## Aim of the task
Keep the wording of each record exactly the same when you repeat it, and leave out pictures.

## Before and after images
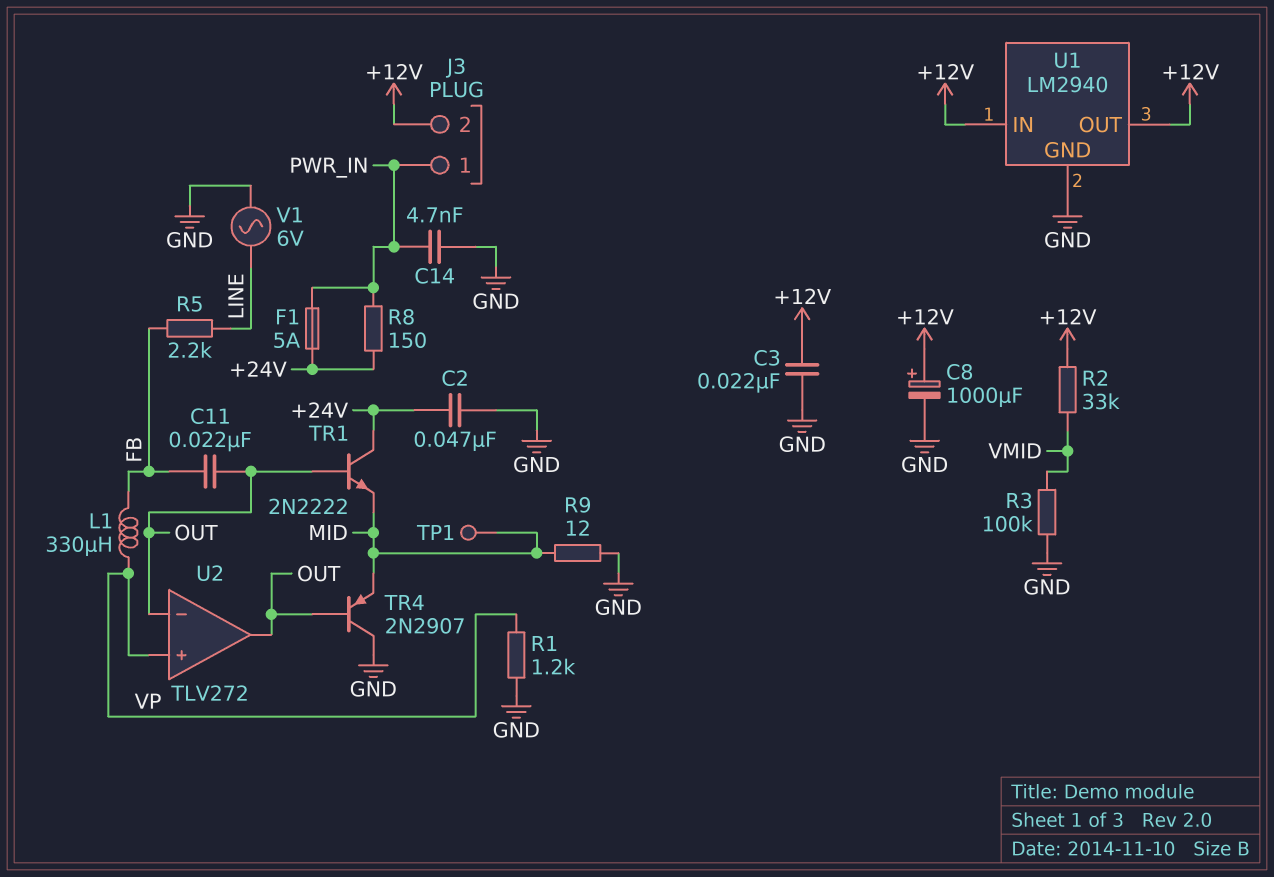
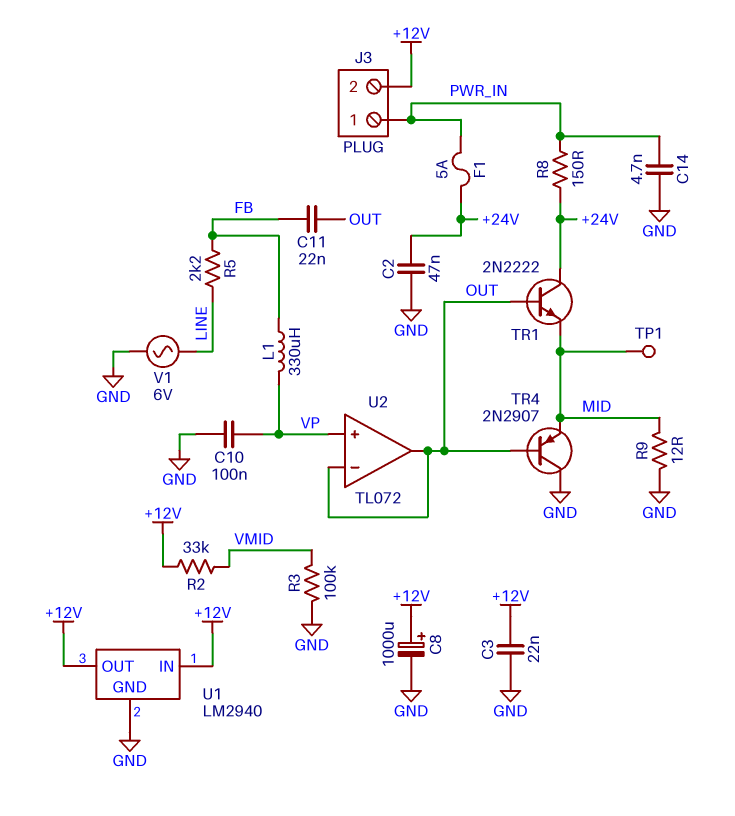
C10: none -> 100nF (GND, VP)
R1: 1.2k (GND, VP) -> none
U2: TLV272 -> TL072

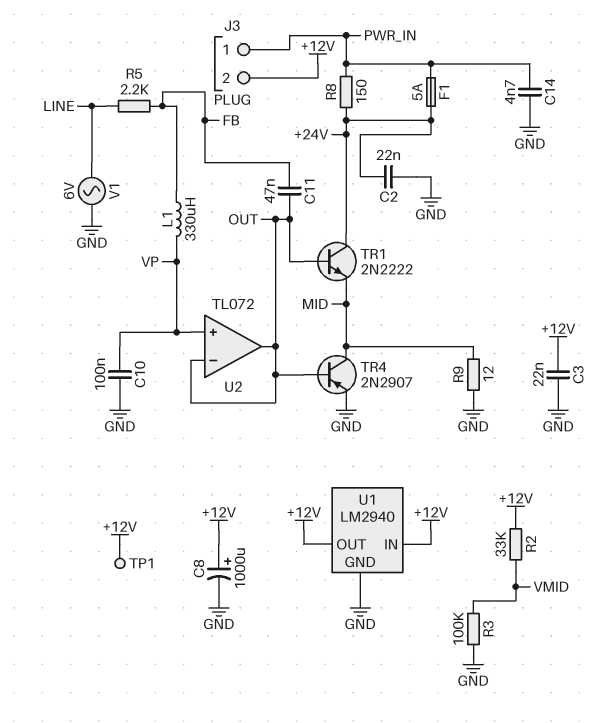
C2: 47nF (+24V, GND) -> 22nF (+24V, GND)
C11: 22nF (FB, OUT) -> 47nF (FB, OUT)
TP1: test point (MID) -> test point (+12V)
TR4: PNP 2N2907 (B OUT, C GND, E MID) -> PNP 2N2907 (B OUT, C MID, E GND)

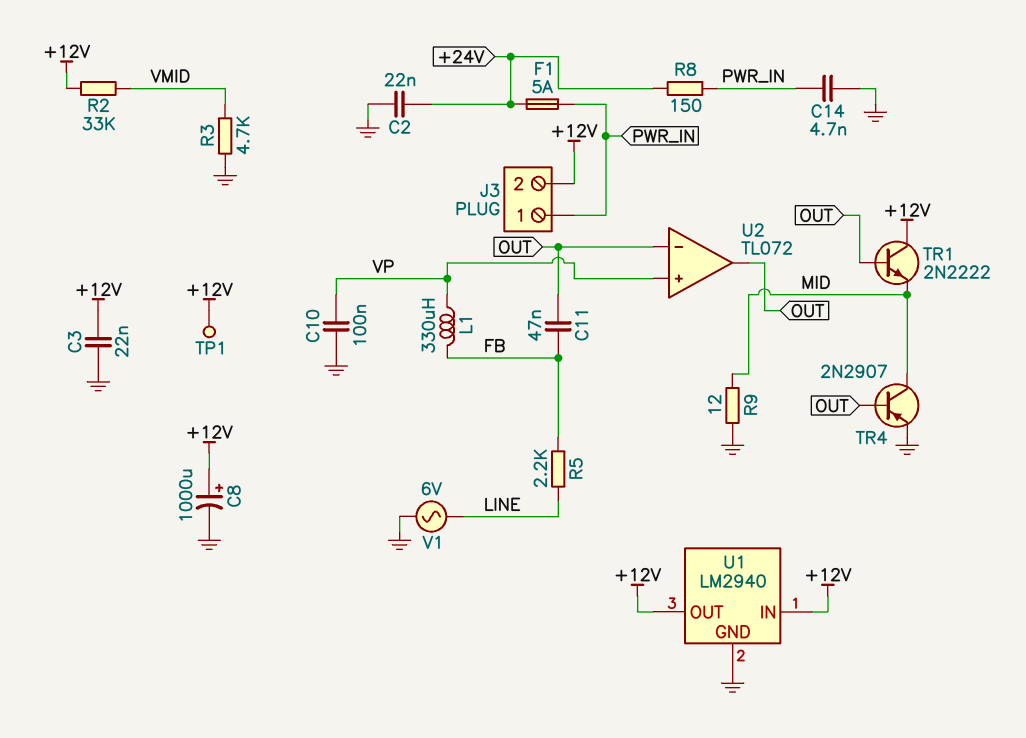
R3: 100k (GND, VMID) -> 4.7k (GND, VMID)
TR1: NPN 2N2222 (B OUT, C +24V, E MID) -> NPN 2N2222 (B OUT, C +12V, E MID)

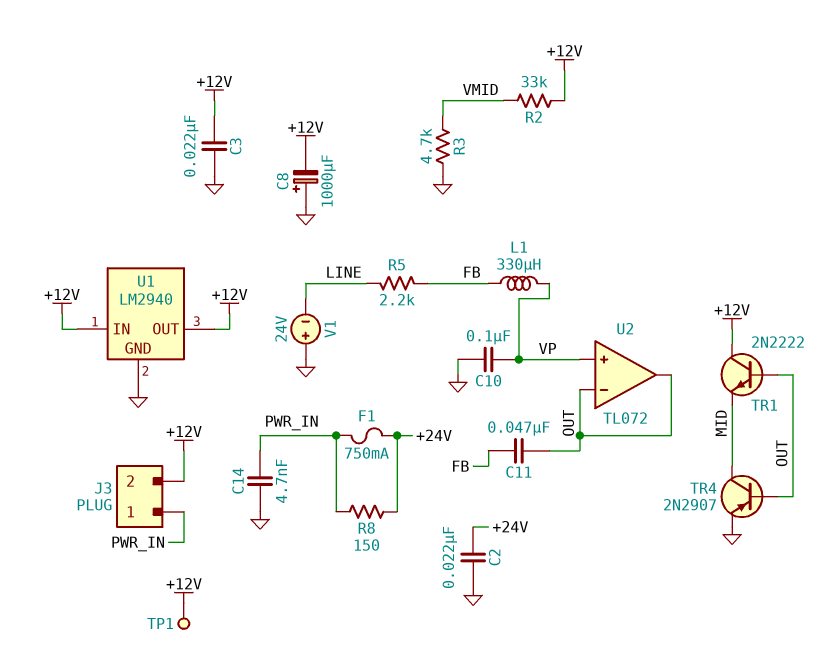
C8: 1000uF (plus +12V, minus GND) -> 1000uF (plus GND, minus +12V)
F1: 5A (+24V, PWR_IN) -> 750mA (+24V, PWR_IN)
R9: 12 (GND, MID) -> none
V1: AC 6V (GND, LINE) -> 24V (plus GND, minus LINE)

## Task result
C10: none -> 100nF (GND, VP)
R1: 1.2k (GND, VP) -> none
U2: TLV272 -> TL072

C2: 47nF (+24V, GND) -> 22nF (+24V, GND)
C11: 22nF (FB, OUT) -> 47nF (FB, OUT)
TP1: test point (MID) -> test point (+12V)
TR4: PNP 2N2907 (B OUT, C GND, E MID) -> PNP 2N2907 (B OUT, C MID, E GND)

R3: 100k (GND, VMID) -> 4.7k (GND, VMID)
TR1: NPN 2N2222 (B OUT, C +24V, E MID) -> NPN 2N2222 (B OUT, C +12V, E MID)

C8: 1000uF (plus +12V, minus GND) -> 1000uF (plus GND, minus +12V)
F1: 5A (+24V, PWR_IN) -> 750mA (+24V, PWR_IN)
R9: 12 (GND, MID) -> none
V1: AC 6V (GND, LINE) -> 24V (plus GND, minus LINE)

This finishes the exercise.